» Data shown:
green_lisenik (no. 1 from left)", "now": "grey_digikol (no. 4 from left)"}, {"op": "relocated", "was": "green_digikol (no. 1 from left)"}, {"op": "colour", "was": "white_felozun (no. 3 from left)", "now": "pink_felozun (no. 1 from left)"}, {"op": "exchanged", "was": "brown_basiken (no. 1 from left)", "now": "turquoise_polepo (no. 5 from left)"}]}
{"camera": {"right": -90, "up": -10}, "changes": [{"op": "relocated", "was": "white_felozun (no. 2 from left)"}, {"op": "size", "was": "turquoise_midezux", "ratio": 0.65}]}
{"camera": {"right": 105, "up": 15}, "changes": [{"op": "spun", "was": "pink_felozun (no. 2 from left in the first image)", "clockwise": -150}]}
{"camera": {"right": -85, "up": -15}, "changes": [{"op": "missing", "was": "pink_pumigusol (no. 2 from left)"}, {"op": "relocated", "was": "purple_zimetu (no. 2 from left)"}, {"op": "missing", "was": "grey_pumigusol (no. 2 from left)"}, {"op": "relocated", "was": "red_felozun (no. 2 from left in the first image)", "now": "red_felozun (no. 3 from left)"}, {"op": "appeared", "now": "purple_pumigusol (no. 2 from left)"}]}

» Your assignment:
Look through the data above for the string "first" and copy every line where it appears.

» Answer space:
{"camera": {"right": 105, "up": 15}, "changes": [{"op": "spun", "was": "pink_felozun (no. 2 from left in the first image)", "clockwise": -150}]}
{"camera": {"right": -85, "up": -15}, "changes": [{"op": "missing", "was": "pink_pumigusol (no. 2 from left)"}, {"op": "relocated", "was": "purple_zimetu (no. 2 from left)"}, {"op": "missing", "was": "grey_pumigusol (no. 2 from left)"}, {"op": "relocated", "was": "red_felozun (no. 2 from left in the first image)", "now": "red_felozun (no. 3 from left)"}, {"op": "appeared", "now": "purple_pumigusol (no. 2 from left)"}]}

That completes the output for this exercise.